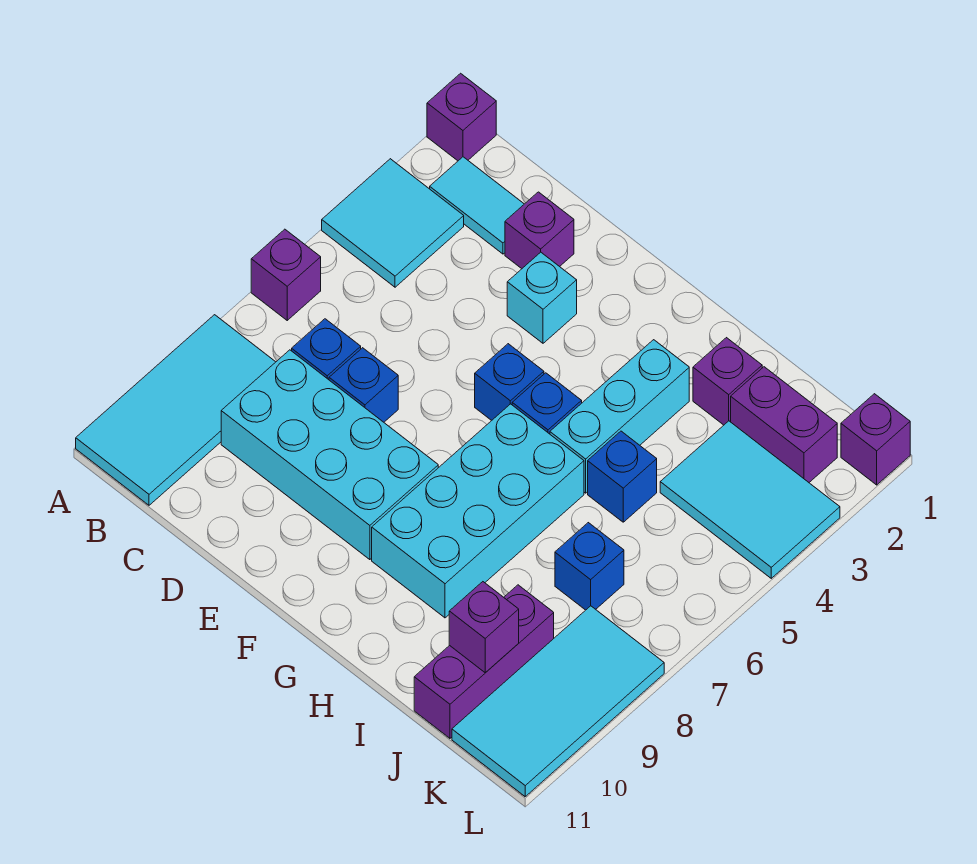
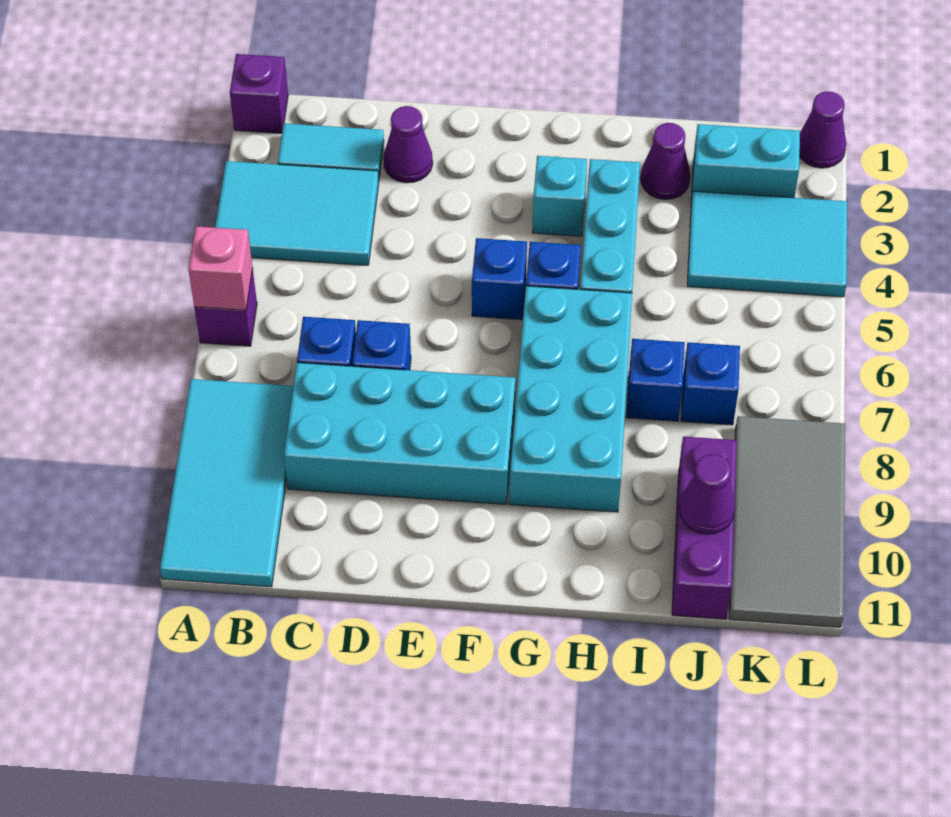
cyan tile A3:B4 level 1 -> cyan tile A3:C4 level 1
none -> pink brick A6 level 2
purple brick D2 level 1 -> purple cone D2 level 1
cyan brick E3 level 1 -> cyan brick G3 level 1
purple brick I2 level 1 -> purple cone I2 level 1
blue brick I5 level 1 -> blue brick I7 level 1
purple brick J2:K2 level 1 -> cyan brick J2:K2 level 1
purple brick J10 level 2 -> purple cone J10 level 2
cyan tile K8:L11 level 1 -> grey tile K8:L11 level 1
purple brick L1 level 1 -> purple cone L1 level 1

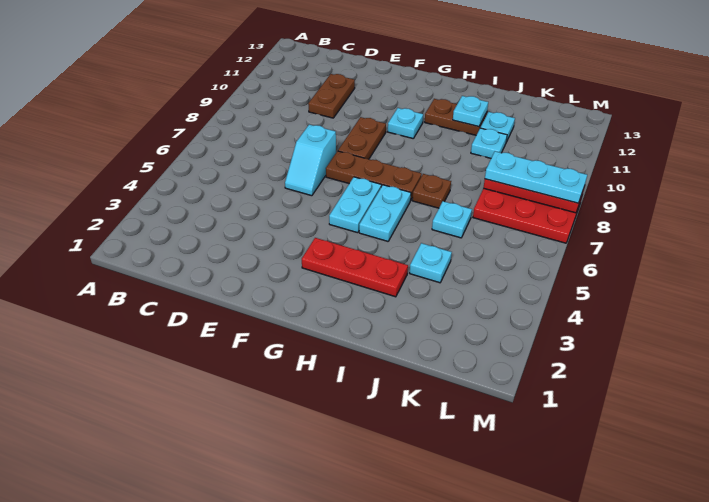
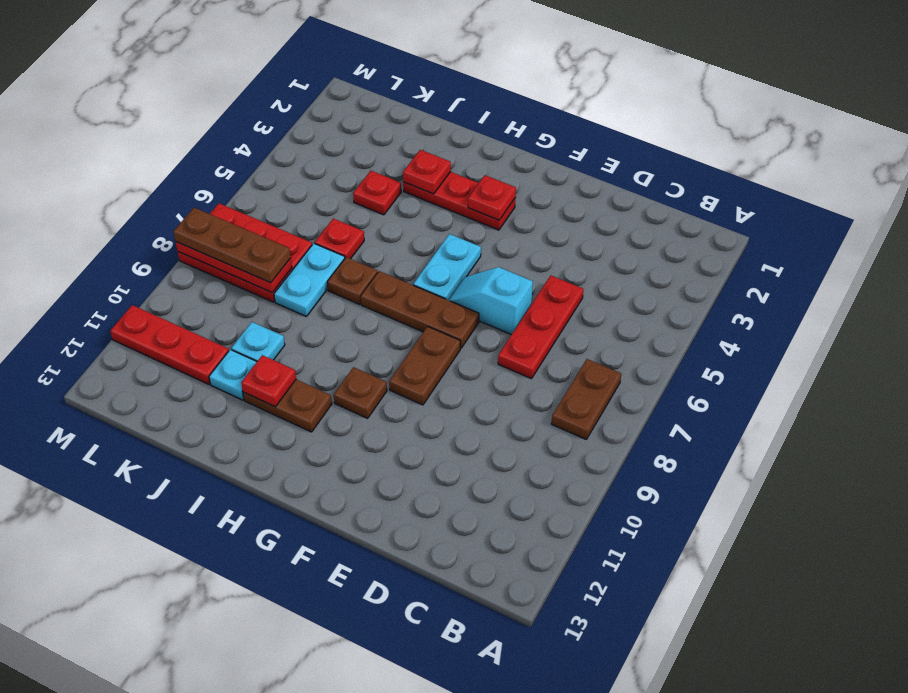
none -> red plate D5:D7 level 1
brown plate D10:D11 level 1 -> brown plate B7:B8 level 1
cyan slope E6:E7 level 1 top 7 -> cyan slope E6:F6 level 1 top E
none -> red plate G3 level 2
cyan plate G10 level 1 -> brown plate G10 level 1
cyan plate H5:H6 level 1 -> cyan plate J7:J8 level 1
none -> red plate I3 level 2
cyan plate I11 level 2 -> red plate I11 level 2
cyan plate J4 level 1 -> red plate J4 level 1
cyan plate J6 level 1 -> red plate J6 level 1
cyan plate K8:M8 level 3 -> brown plate K8:M8 level 3
none -> red plate K11:M11 level 1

========

What is expected:
Would you give again, exactly as written, the lines from the one containing "blue brick I5" through the end of the records, with no pictures and no other lines?

Completed exercise:
blue brick I5 level 1 -> blue brick I7 level 1
purple brick J2:K2 level 1 -> cyan brick J2:K2 level 1
purple brick J10 level 2 -> purple cone J10 level 2
cyan tile K8:L11 level 1 -> grey tile K8:L11 level 1
purple brick L1 level 1 -> purple cone L1 level 1

none -> red plate D5:D7 level 1
brown plate D10:D11 level 1 -> brown plate B7:B8 level 1
cyan slope E6:E7 level 1 top 7 -> cyan slope E6:F6 level 1 top E
none -> red plate G3 level 2
cyan plate G10 level 1 -> brown plate G10 level 1
cyan plate H5:H6 level 1 -> cyan plate J7:J8 level 1
none -> red plate I3 level 2
cyan plate I11 level 2 -> red plate I11 level 2
cyan plate J4 level 1 -> red plate J4 level 1
cyan plate J6 level 1 -> red plate J6 level 1
cyan plate K8:M8 level 3 -> brown plate K8:M8 level 3
none -> red plate K11:M11 level 1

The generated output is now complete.